**Problem to work on**
Where a line of the data holds the word "green", copy that line.
____ Dataset section
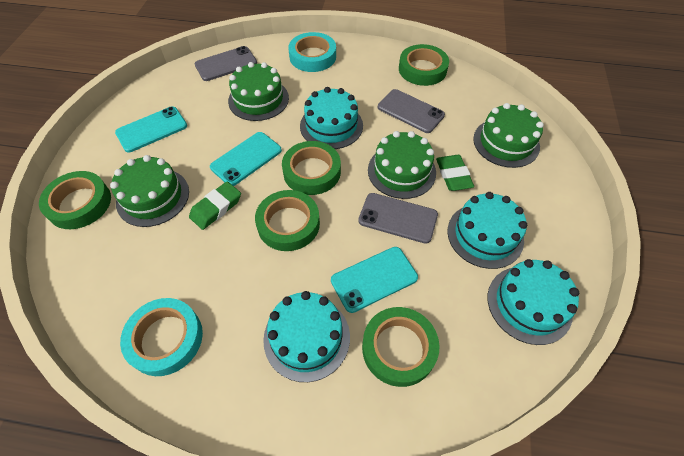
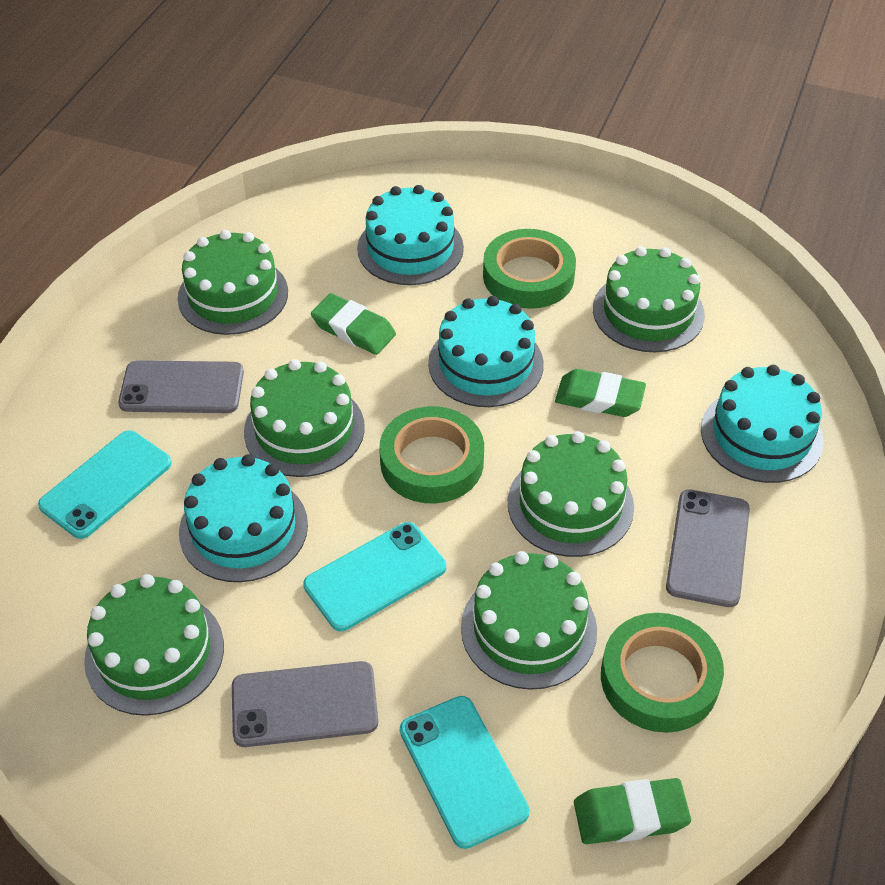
green cake: 4 -> 6
green eraser: 2 -> 3
green tape: 5 -> 3
turquoise tape: 2 -> 0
________
**Response to the exercise**
green cake: 4 -> 6
green eraser: 2 -> 3
green tape: 5 -> 3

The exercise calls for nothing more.